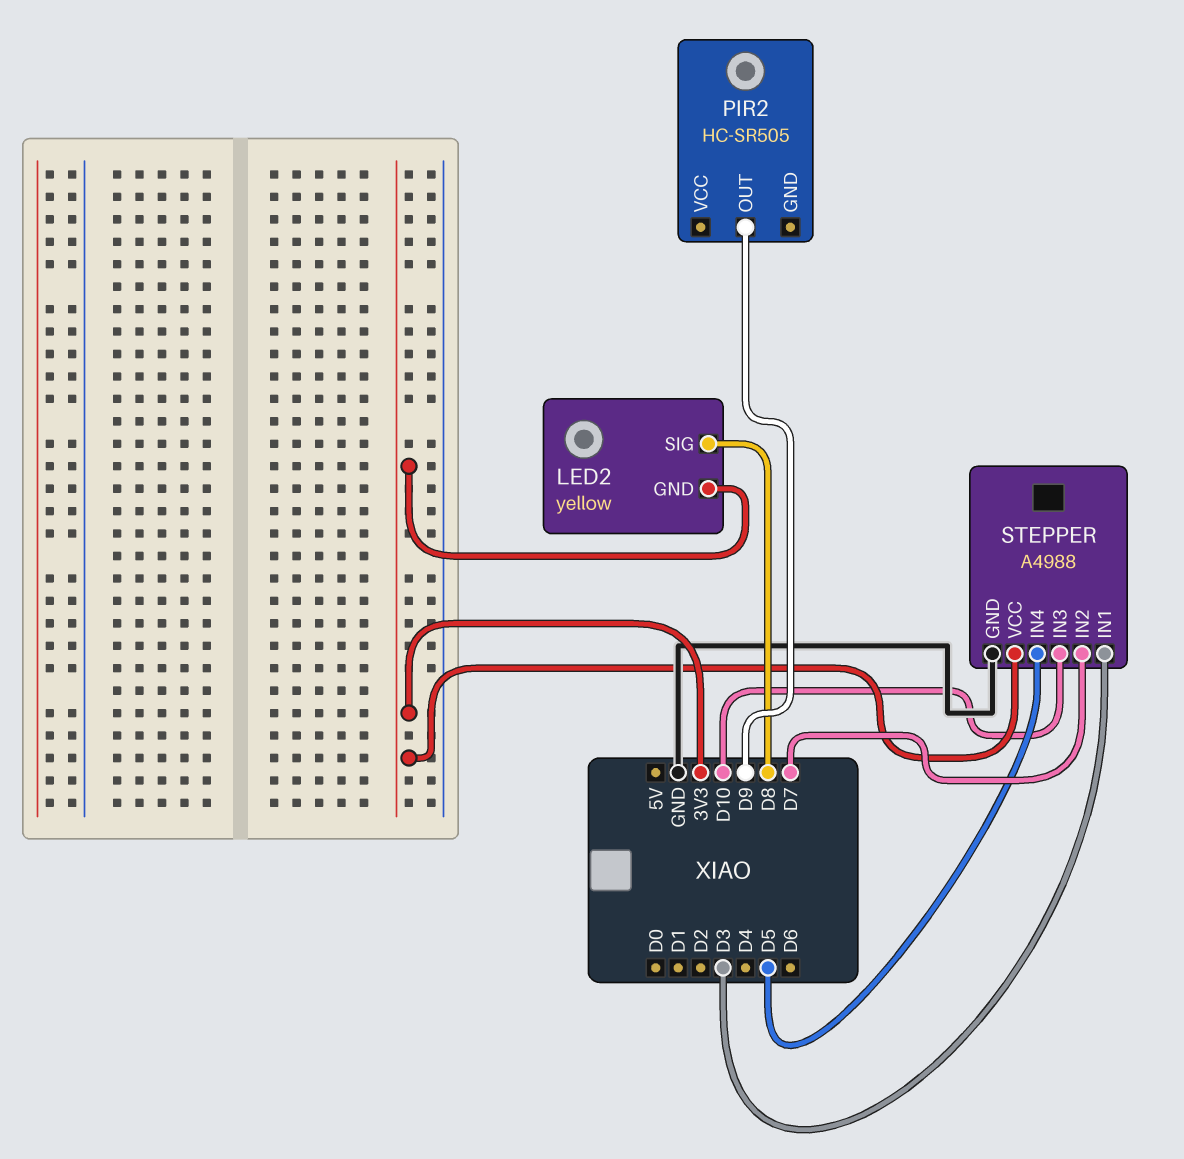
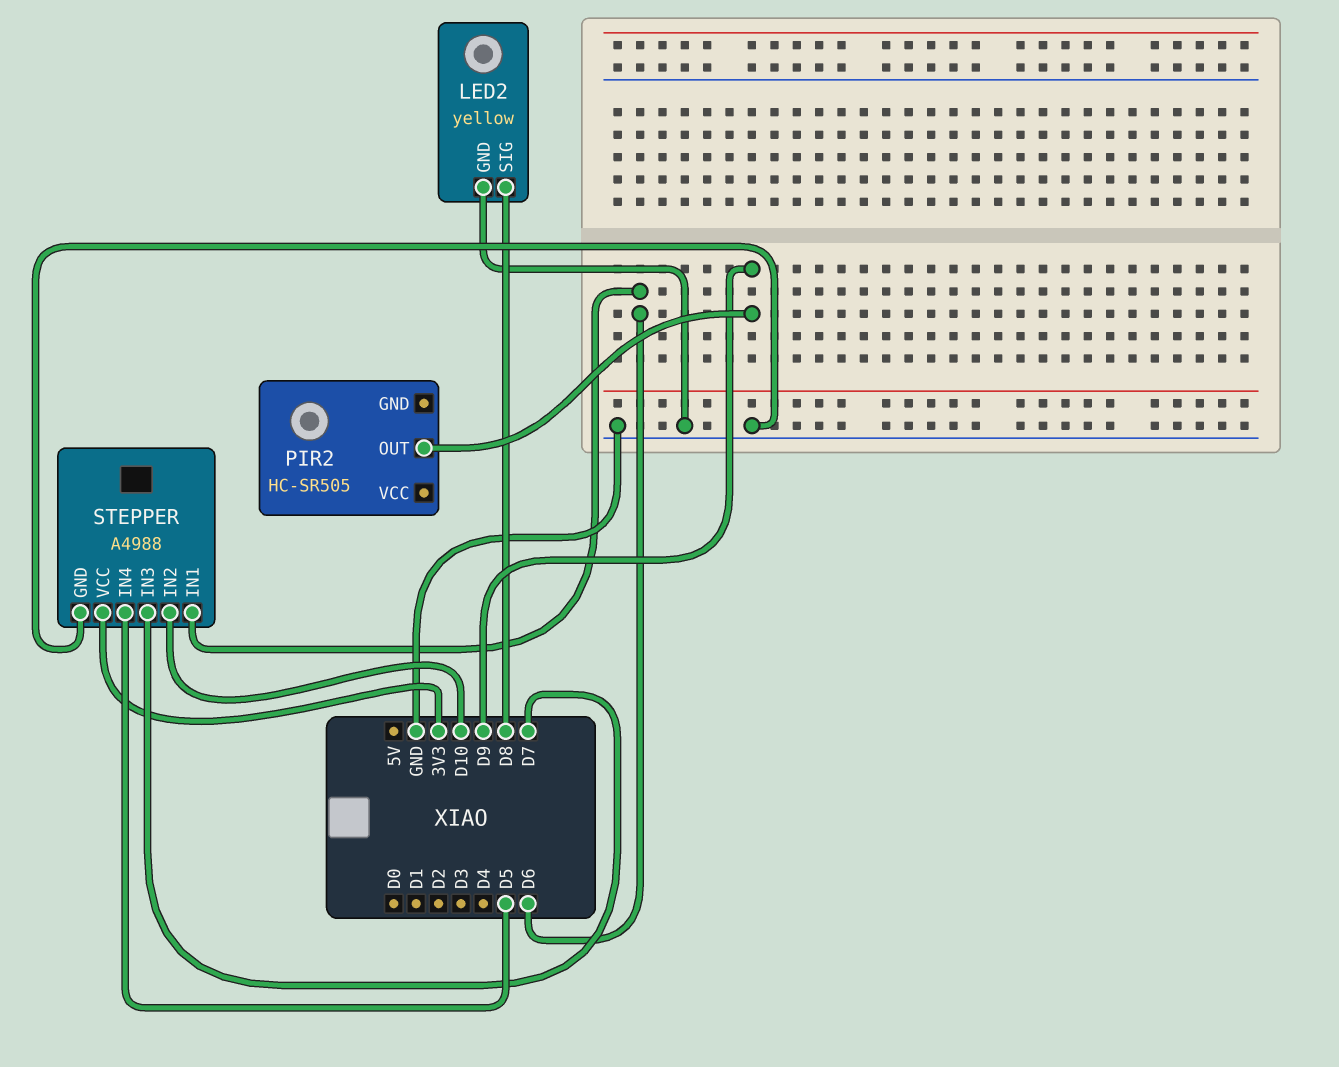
LED2 pin GND: 3V3 -> GND
STEPPER pin IN1: D3 -> D6
STEPPER pin IN2: D7 -> D10
STEPPER pin IN3: D10 -> D7

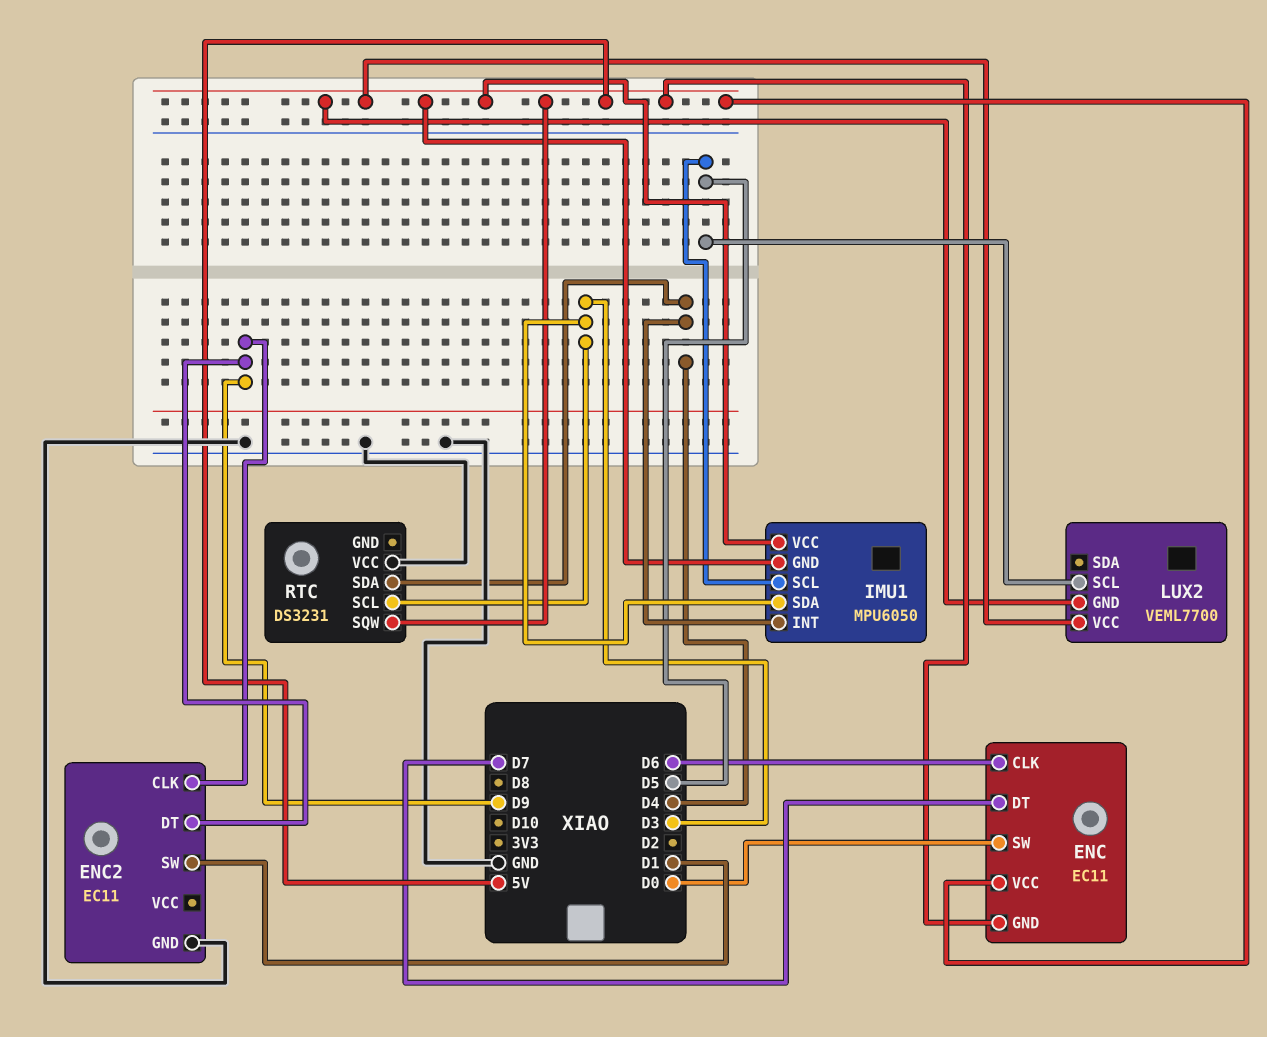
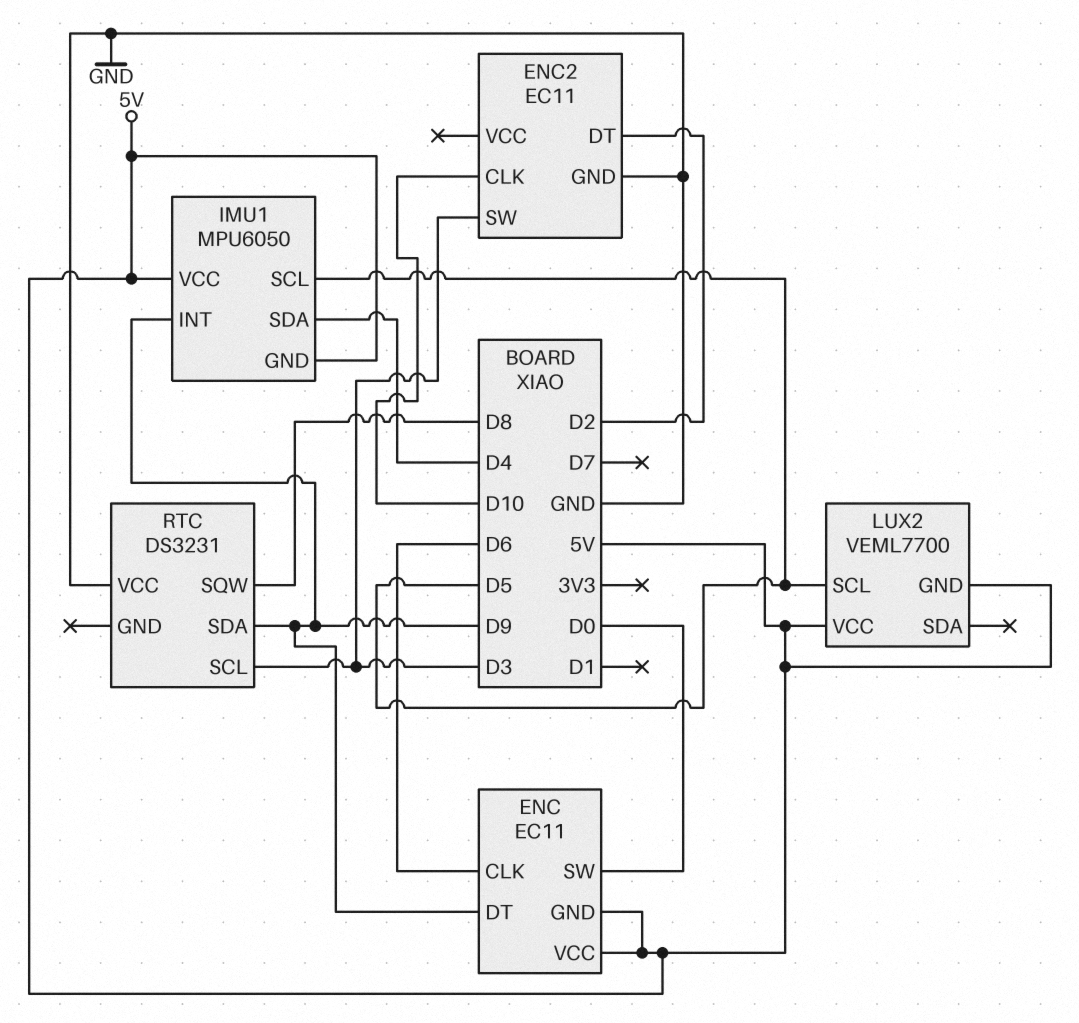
ENC pin DT: D7 -> D9
ENC2 pin CLK: D9 -> D10
ENC2 pin DT: D9 -> D2
ENC2 pin SW: D1 -> D3
IMU1 pin INT: D4 -> D9
IMU1 pin SDA: D3 -> D4
RTC pin SDA: D4 -> D9
RTC pin SQW: 5V -> D8

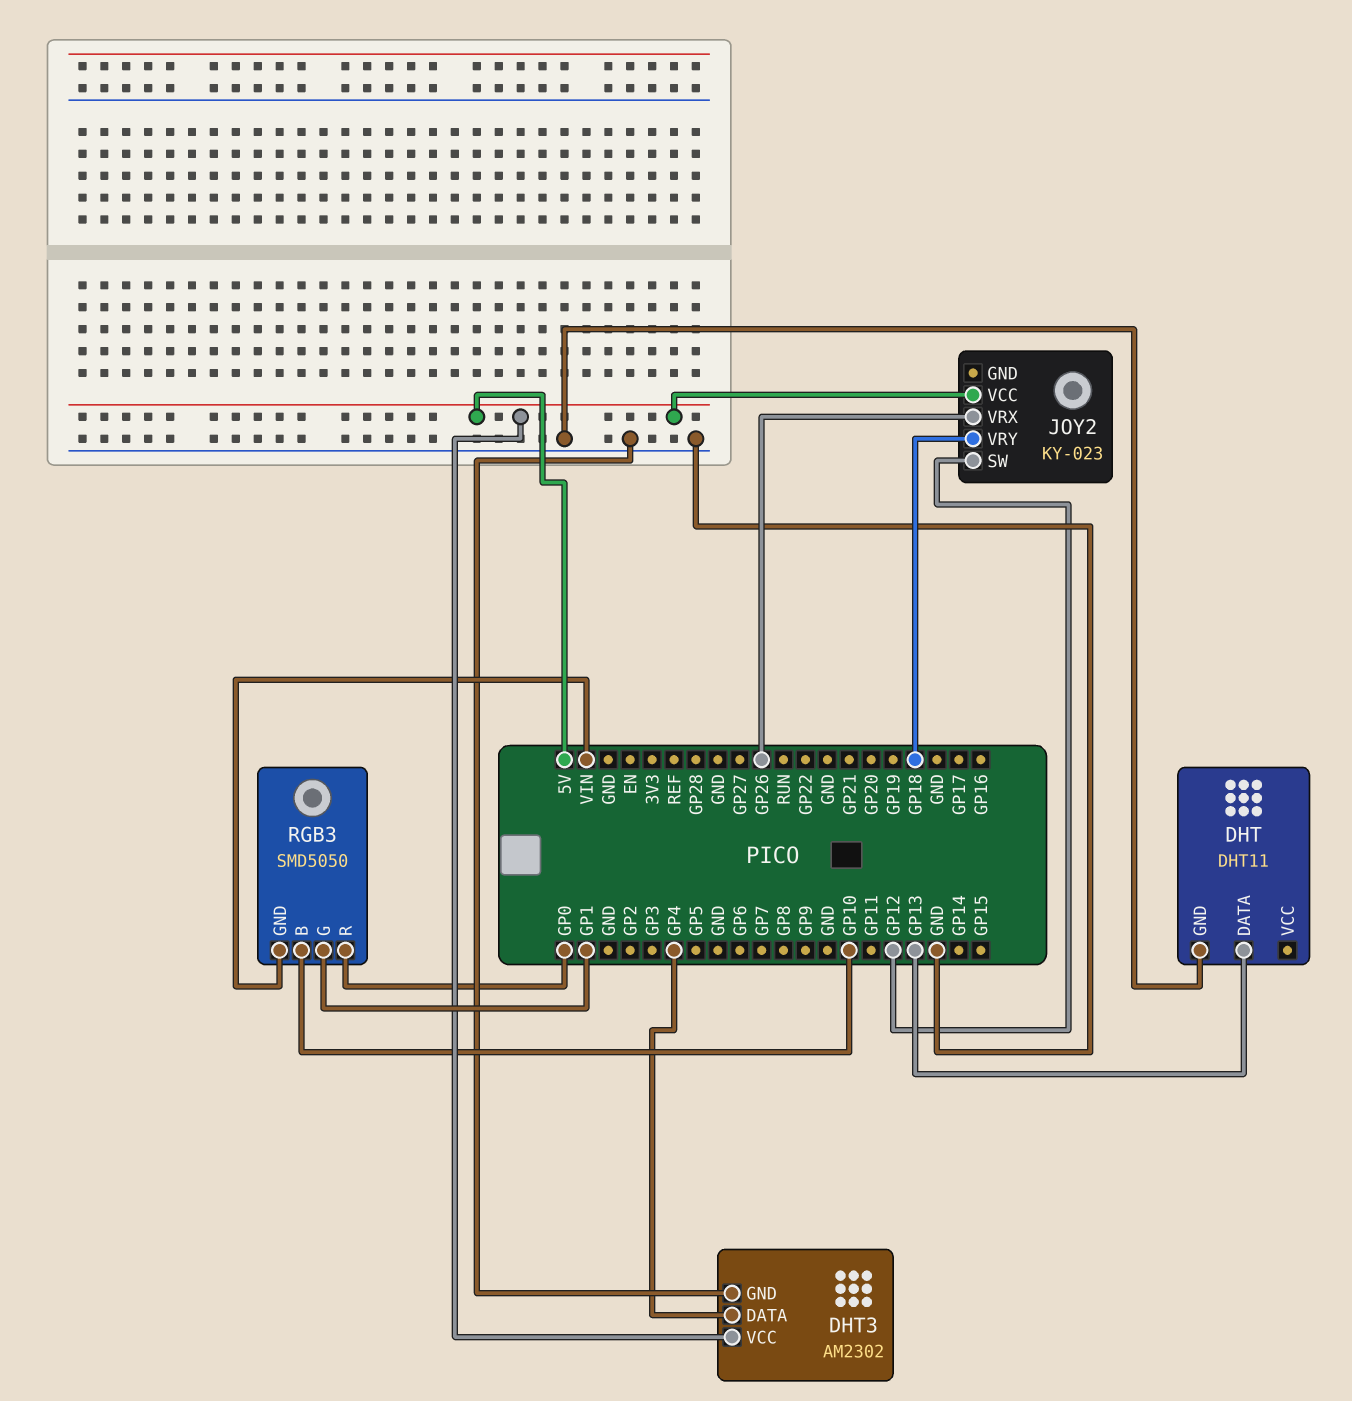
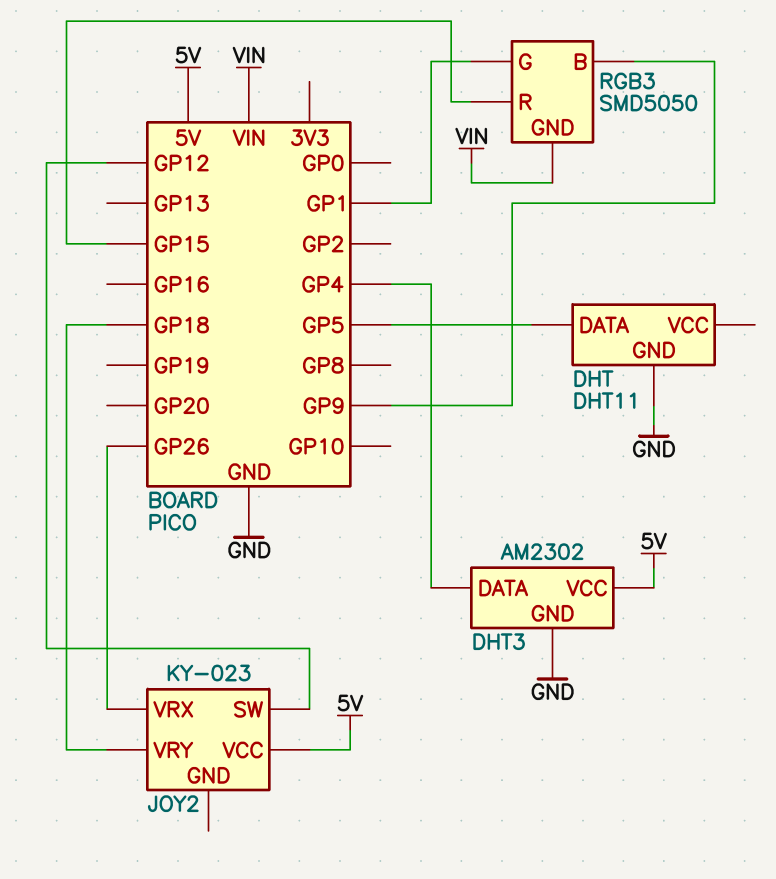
DHT pin DATA: GP13 -> GP5
RGB3 pin B: GP10 -> GP9
RGB3 pin R: GP0 -> GP15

___

* [DIRECTIONS FOR THIS TASK]: Exclude the pictures, and output exactly the lines from the one with "IMU1 pin INT: D4 -> D9" through the last line of the records, both included.

* [ANSWER TO THIS EXERCISE]:
IMU1 pin INT: D4 -> D9
IMU1 pin SDA: D3 -> D4
RTC pin SDA: D4 -> D9
RTC pin SQW: 5V -> D8

DHT pin DATA: GP13 -> GP5
RGB3 pin B: GP10 -> GP9
RGB3 pin R: GP0 -> GP15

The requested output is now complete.